Object tracking records:
────────────────
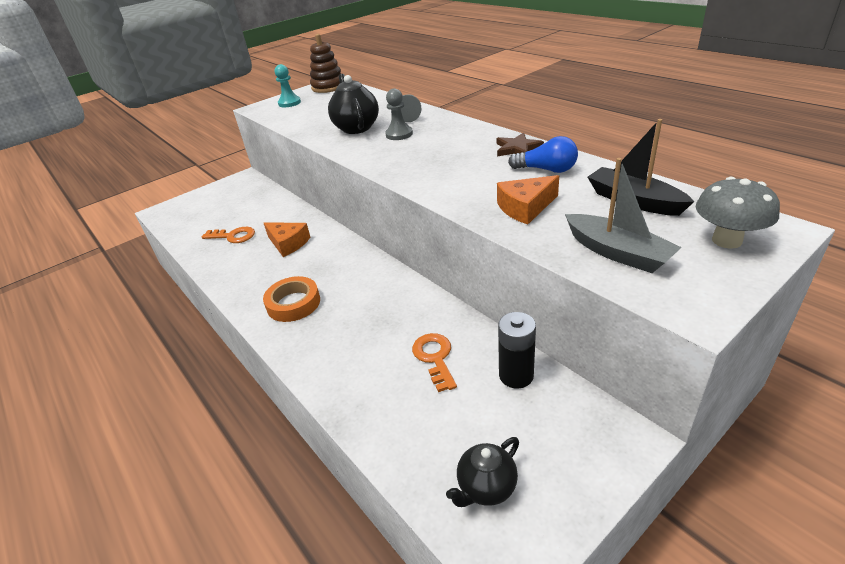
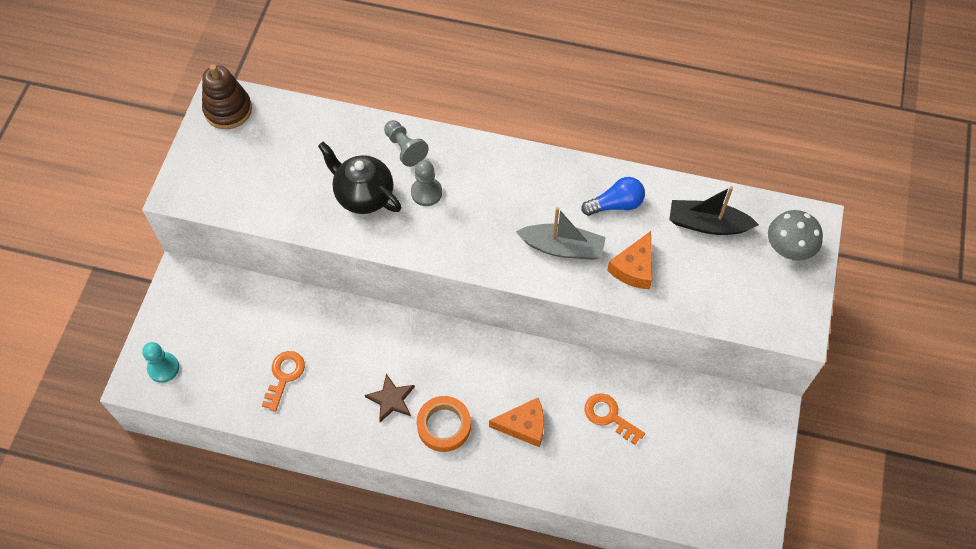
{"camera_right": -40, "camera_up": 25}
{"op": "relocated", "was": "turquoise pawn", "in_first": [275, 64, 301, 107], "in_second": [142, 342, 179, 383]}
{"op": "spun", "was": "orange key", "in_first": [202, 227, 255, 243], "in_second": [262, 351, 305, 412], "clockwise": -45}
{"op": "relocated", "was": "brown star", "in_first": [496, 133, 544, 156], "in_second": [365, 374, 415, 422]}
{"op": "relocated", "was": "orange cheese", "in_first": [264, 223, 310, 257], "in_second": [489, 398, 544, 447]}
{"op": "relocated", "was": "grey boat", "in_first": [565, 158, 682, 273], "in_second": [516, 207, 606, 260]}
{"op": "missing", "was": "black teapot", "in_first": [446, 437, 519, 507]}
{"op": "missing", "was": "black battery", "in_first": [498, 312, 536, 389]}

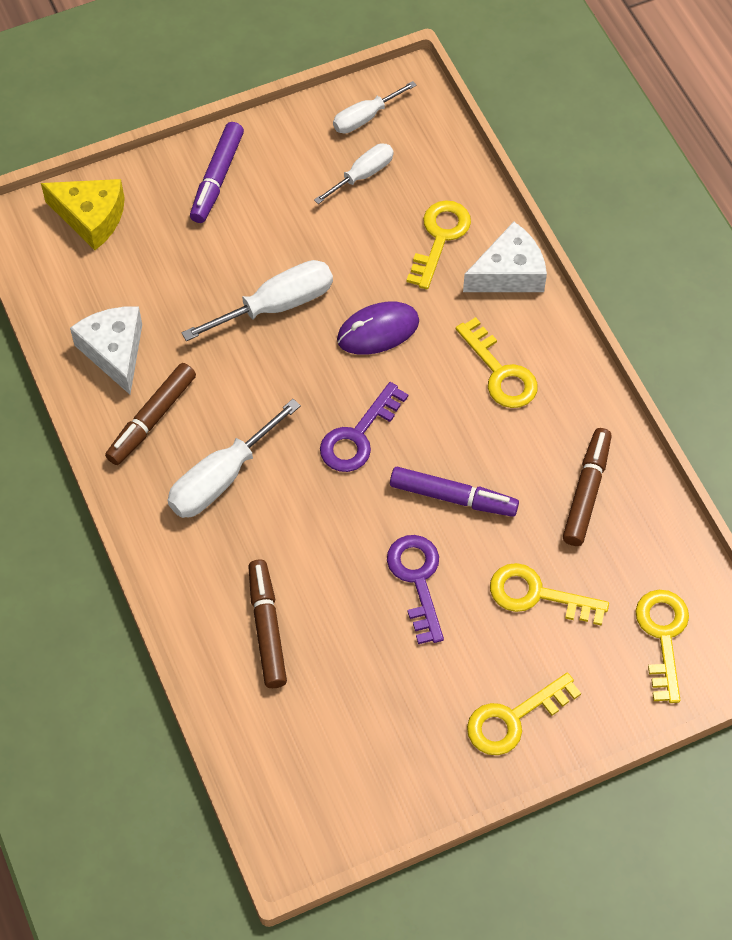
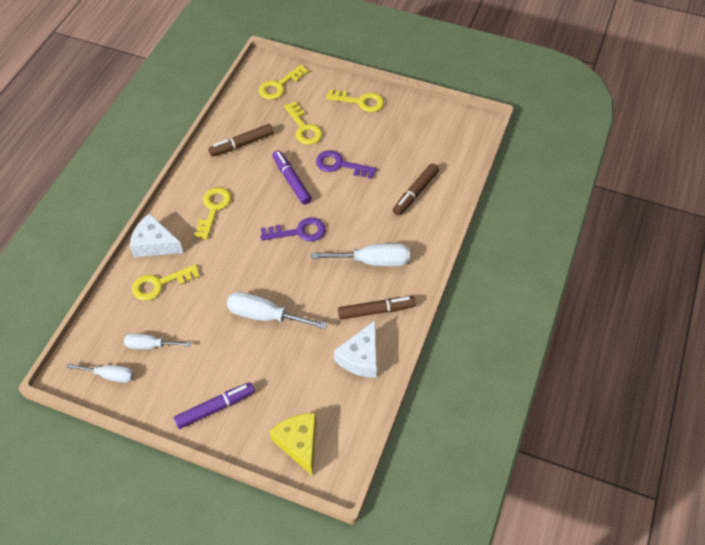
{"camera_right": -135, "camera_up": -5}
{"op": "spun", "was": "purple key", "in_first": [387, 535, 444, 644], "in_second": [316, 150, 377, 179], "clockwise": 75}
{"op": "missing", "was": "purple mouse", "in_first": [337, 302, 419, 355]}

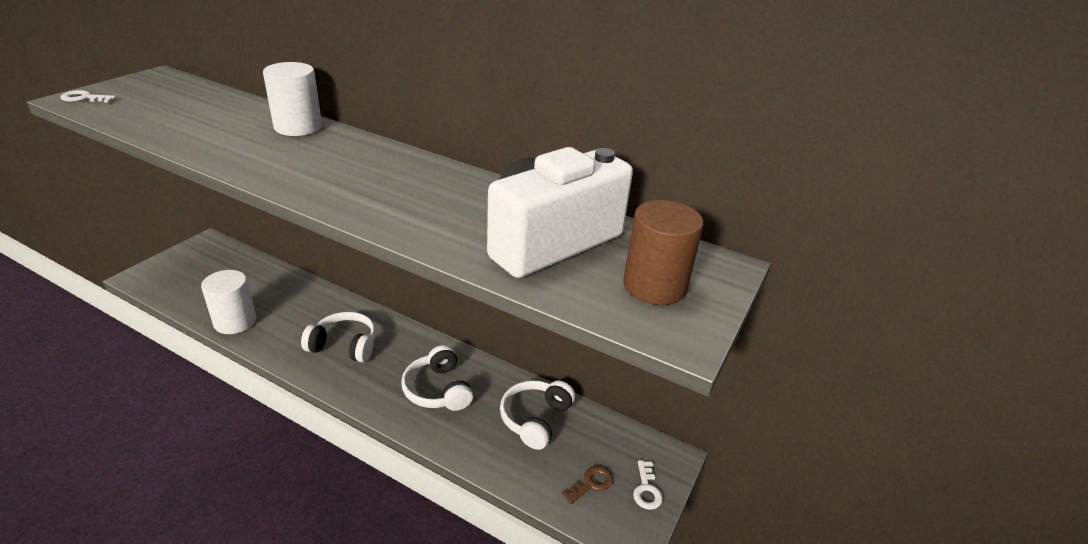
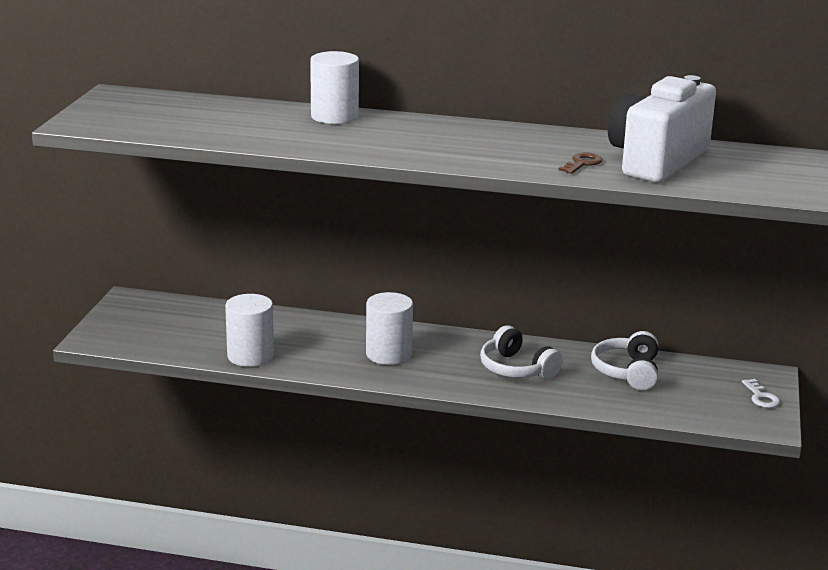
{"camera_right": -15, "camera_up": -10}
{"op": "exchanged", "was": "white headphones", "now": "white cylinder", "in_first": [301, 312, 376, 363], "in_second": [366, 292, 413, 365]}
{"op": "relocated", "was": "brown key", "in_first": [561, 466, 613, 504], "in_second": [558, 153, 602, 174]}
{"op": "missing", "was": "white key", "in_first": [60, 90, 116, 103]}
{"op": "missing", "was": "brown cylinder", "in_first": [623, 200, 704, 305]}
────────────────
Your assignment
Gather all lines with the string "spun" from the data.

Response to the exercise
{"op": "spun", "was": "orange key", "in_first": [202, 227, 255, 243], "in_second": [262, 351, 305, 412], "clockwise": -45}
{"op": "spun", "was": "purple key", "in_first": [387, 535, 444, 644], "in_second": [316, 150, 377, 179], "clockwise": 75}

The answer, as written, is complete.